● **PROBLEM STATEMENT**
What is needed is a faithful copy of all the entries, with no pictures in it.

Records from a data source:

BEGIN

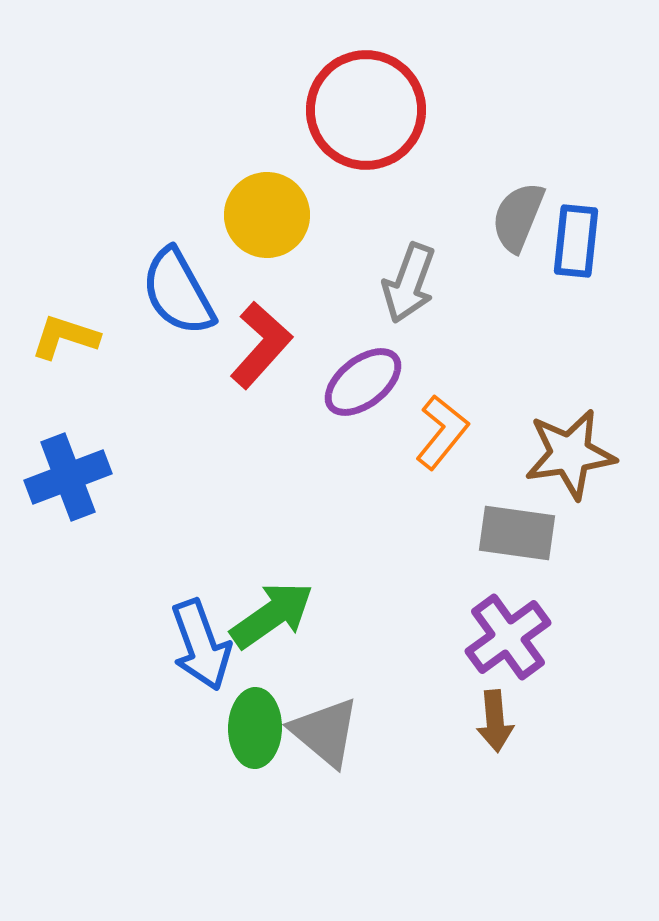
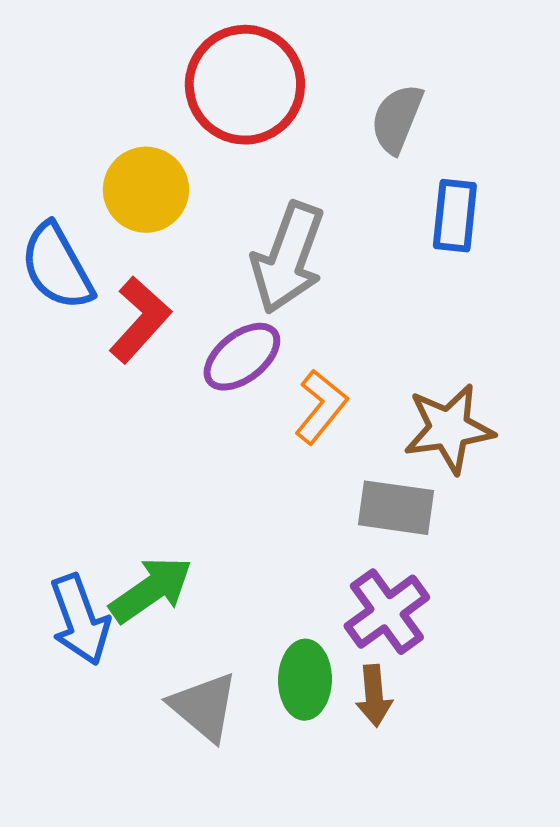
gray semicircle: (518, 217) -> (397, 119), moved
gray arrow: (409, 283) -> (288, 258), size x1.4
green ellipse: (255, 728) -> (305, 680), moved

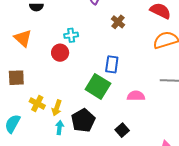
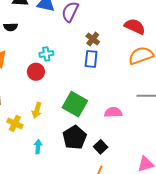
blue rectangle: (112, 64) -> (91, 59), moved
yellow arrow: (57, 108) -> (37, 110), moved
black pentagon: (83, 120) -> (75, 137), moved

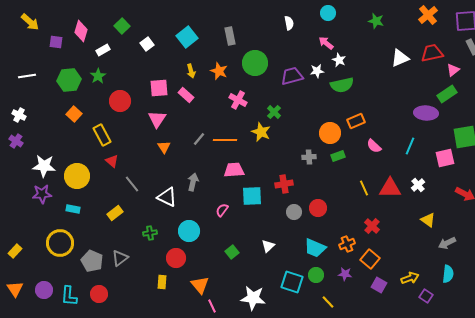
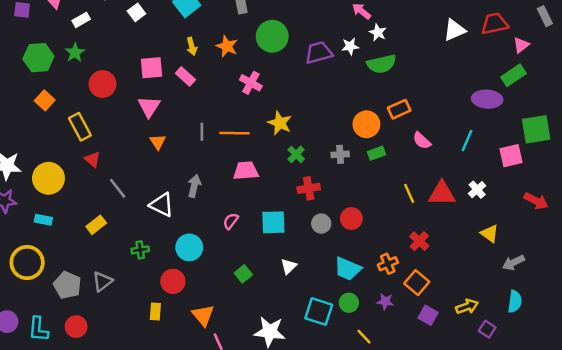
green cross: (274, 112) -> (296, 154), moved
gray line: (199, 139) -> (202, 132), turned -40
cyan square: (252, 196) -> (273, 222), moved

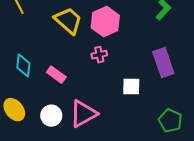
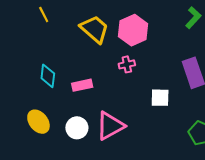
pink rectangle: (56, 75) -> (82, 85), turned -48

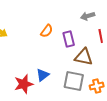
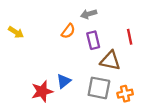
gray arrow: (88, 16) -> (89, 14), moved

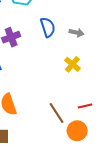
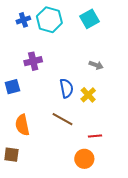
blue semicircle: (48, 27) -> (66, 88), moved
brown line: (56, 113) -> (62, 119), moved, turned -35

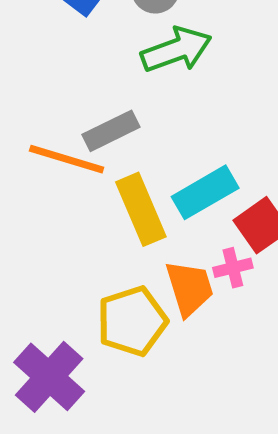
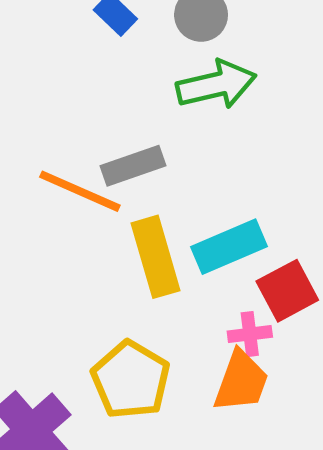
orange trapezoid: (190, 288) -> (241, 381), moved, turned 30
yellow pentagon: (132, 321) -> (131, 380), turned -30

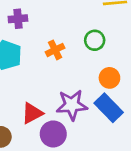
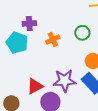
purple cross: (18, 19) -> (29, 23), moved

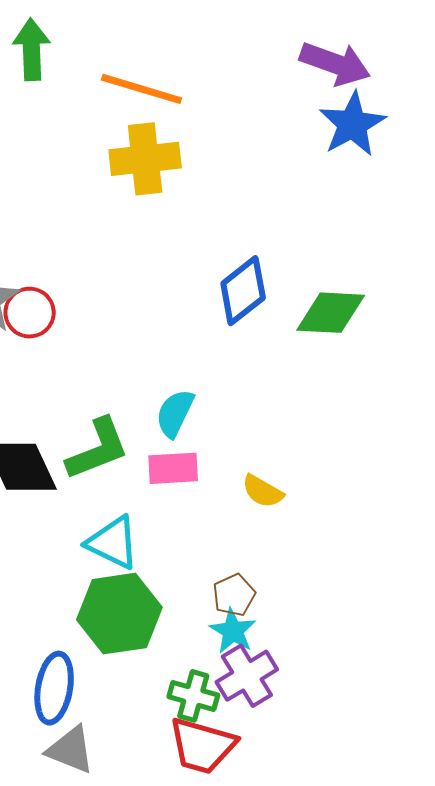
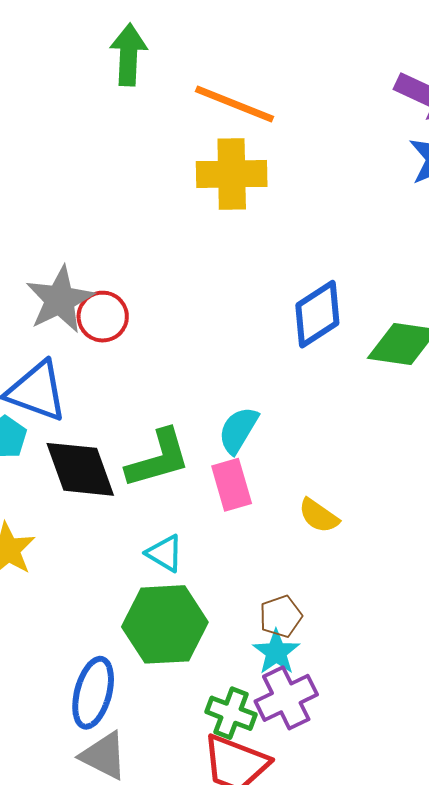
pink rectangle: (173, 468) -> (232, 485), turned 72
cyan triangle: (113, 543) -> (165, 553), size x0.7

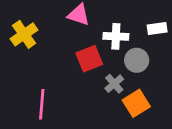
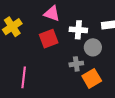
red square: (89, 59) -> (49, 39), moved
gray cross: (114, 84) -> (76, 64), turned 32

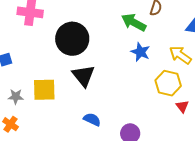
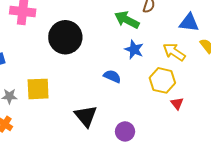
black triangle: (83, 76) -> (86, 116), moved
blue semicircle: (92, 119) -> (112, 76), moved

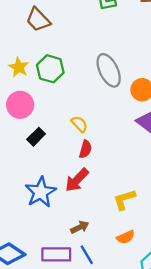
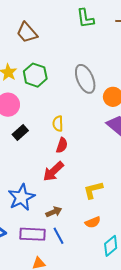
yellow semicircle: (79, 124) -> (58, 124), turned -140
blue star: (41, 192) -> (21, 197), moved

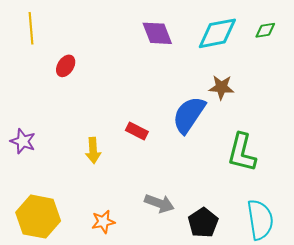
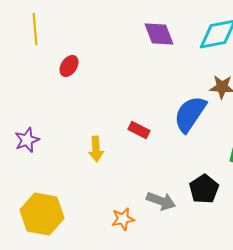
purple star: (23, 141) -> (27, 140), turned 30
orange star: (103, 222) -> (123, 219), moved
black pentagon: (203, 223) -> (204, 189), moved

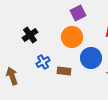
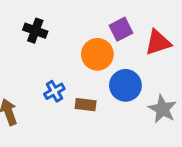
purple square: (78, 13) -> (121, 29), moved
black cross: (30, 35) -> (35, 31), moved, turned -35

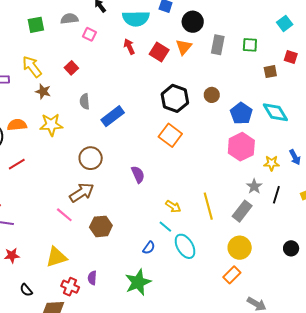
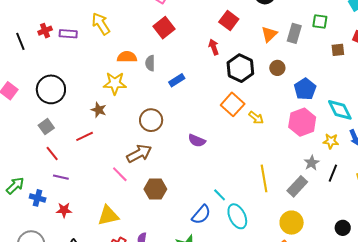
gray rectangle: (218, 45) -> (294, 33), moved
red arrow: (129, 47) -> (214, 47), moved
orange triangle: (184, 47) -> (269, 34), moved
red square: (71, 68) -> (164, 28), moved, size x1.5
brown star: (43, 91) -> (99, 110), moved
cyan diamond: (275, 112) -> (340, 110), moved
blue rectangle: (113, 116) -> (177, 80), size x0.7
orange semicircle: (17, 125) -> (127, 57), moved
red line: (17, 164) -> (85, 136), moved
purple semicircle: (138, 174) -> (197, 141), turned 132
yellow arrow: (173, 206) -> (256, 118), moved
blue semicircle: (149, 248) -> (201, 215), size x1.5

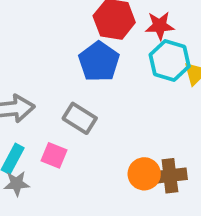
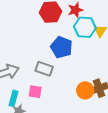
blue pentagon: (99, 62) -> (61, 47), moved

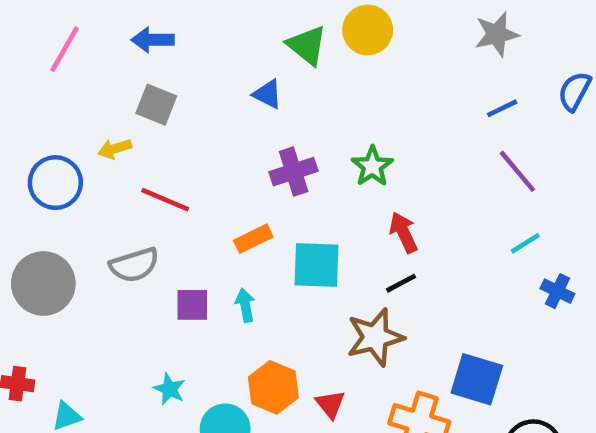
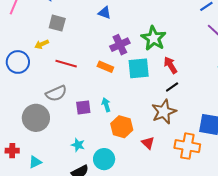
green star: (372, 166) -> (154, 38), size x1.4
orange rectangle: (253, 239) -> (105, 67), moved, turned 56
cyan square: (317, 265) -> (139, 68), moved
gray circle: (43, 283) -> (36, 118), moved
orange hexagon: (273, 387) -> (122, 127), moved

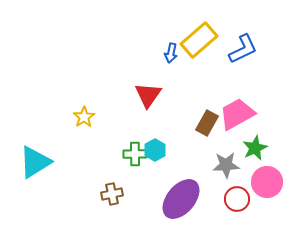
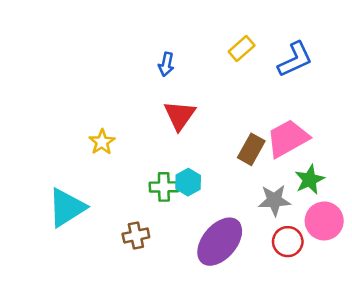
yellow rectangle: (199, 40) -> (242, 48), size x0.6
blue arrow: (171, 53) -> (166, 64), moved
cyan triangle: (35, 162) -> (67, 208), moved

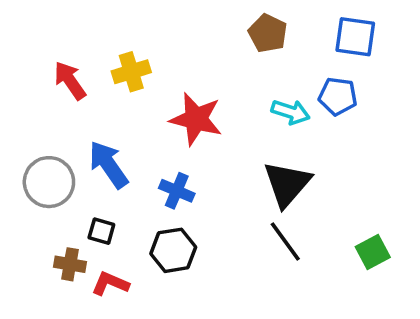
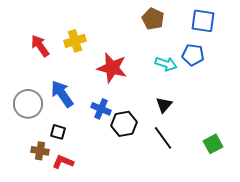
black triangle: (287, 184) -> (164, 105), size x0.6
black hexagon: (173, 250) -> (124, 124), moved

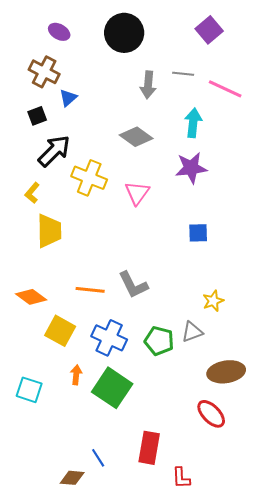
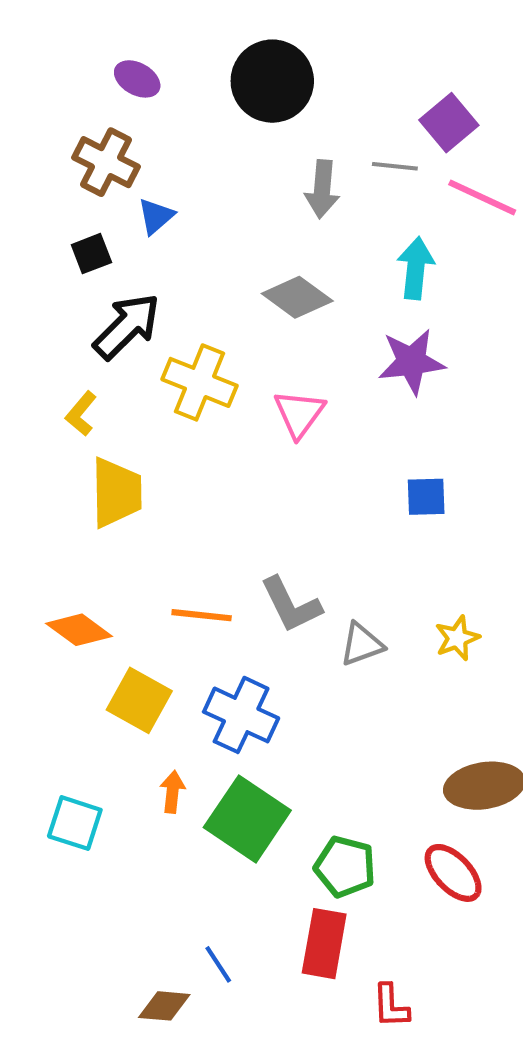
purple square: (209, 30) -> (449, 123), moved
gray triangle: (192, 332) -> (362, 644), moved
green pentagon: (159, 341) -> (345, 867), moved

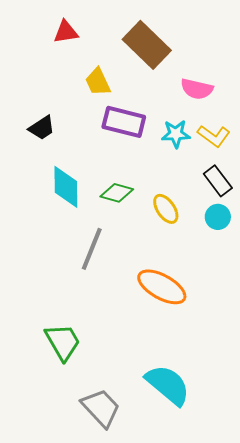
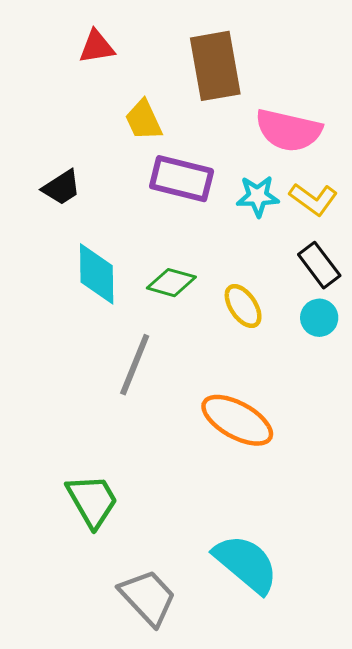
brown rectangle: (147, 45) -> (215, 66), turned 36
pink semicircle: (197, 89) -> (288, 130), size x1.4

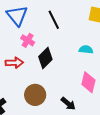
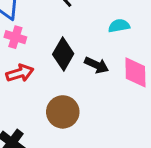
pink cross: (28, 40) -> (15, 37), moved
black arrow: (68, 104) -> (97, 65), moved

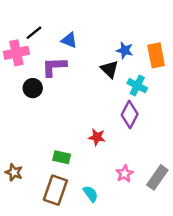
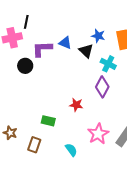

END

● **SOLUTION FOR THIS PROBLEM**
gray semicircle: (518, 217) -> (397, 119), moved
gray arrow: (409, 283) -> (288, 258), size x1.4
green ellipse: (255, 728) -> (305, 680), moved

blue rectangle: (112, 64) -> (91, 59), moved
yellow arrow: (57, 108) -> (37, 110), moved
black pentagon: (83, 120) -> (75, 137), moved

green cross: (274, 112) -> (296, 154), moved
gray line: (199, 139) -> (202, 132), turned -40
cyan square: (252, 196) -> (273, 222), moved

pink rectangle: (56, 75) -> (82, 85), turned -48

gray arrow: (88, 16) -> (89, 14), moved

blue semicircle: (48, 27) -> (66, 88), moved
brown line: (56, 113) -> (62, 119), moved, turned -35

orange trapezoid: (190, 288) -> (241, 381), moved, turned 30
yellow pentagon: (132, 321) -> (131, 380), turned -30

purple cross: (18, 19) -> (29, 23), moved

pink rectangle: (173, 468) -> (232, 485), turned 72
cyan triangle: (113, 543) -> (165, 553), size x0.7

red square: (89, 59) -> (49, 39), moved
gray cross: (114, 84) -> (76, 64), turned 32

black triangle: (83, 76) -> (86, 116), moved
blue semicircle: (92, 119) -> (112, 76), moved

yellow semicircle: (79, 124) -> (58, 124), turned -140
blue star: (41, 192) -> (21, 197), moved

purple star: (23, 141) -> (27, 140), turned 30
orange star: (103, 222) -> (123, 219), moved
black pentagon: (203, 223) -> (204, 189), moved

purple square: (78, 13) -> (121, 29), moved
black cross: (30, 35) -> (35, 31), moved, turned -35

gray rectangle: (218, 45) -> (294, 33), moved
red arrow: (129, 47) -> (214, 47), moved
orange triangle: (184, 47) -> (269, 34), moved
red square: (71, 68) -> (164, 28), moved, size x1.5
brown star: (43, 91) -> (99, 110), moved
cyan diamond: (275, 112) -> (340, 110), moved
blue rectangle: (113, 116) -> (177, 80), size x0.7
orange semicircle: (17, 125) -> (127, 57), moved
red line: (17, 164) -> (85, 136), moved
purple semicircle: (138, 174) -> (197, 141), turned 132
yellow arrow: (173, 206) -> (256, 118), moved
blue semicircle: (149, 248) -> (201, 215), size x1.5

blue pentagon: (99, 62) -> (61, 47), moved

green star: (372, 166) -> (154, 38), size x1.4
orange rectangle: (253, 239) -> (105, 67), moved, turned 56
cyan square: (317, 265) -> (139, 68), moved
gray circle: (43, 283) -> (36, 118), moved
orange hexagon: (273, 387) -> (122, 127), moved

yellow rectangle: (199, 40) -> (242, 48), size x0.6
blue arrow: (171, 53) -> (166, 64), moved
cyan triangle: (35, 162) -> (67, 208), moved

black triangle: (287, 184) -> (164, 105), size x0.6
black hexagon: (173, 250) -> (124, 124), moved

purple square: (209, 30) -> (449, 123), moved
gray triangle: (192, 332) -> (362, 644), moved
green pentagon: (159, 341) -> (345, 867), moved

brown rectangle: (147, 45) -> (215, 66), turned 36
pink semicircle: (197, 89) -> (288, 130), size x1.4

pink cross: (28, 40) -> (15, 37), moved
black arrow: (68, 104) -> (97, 65), moved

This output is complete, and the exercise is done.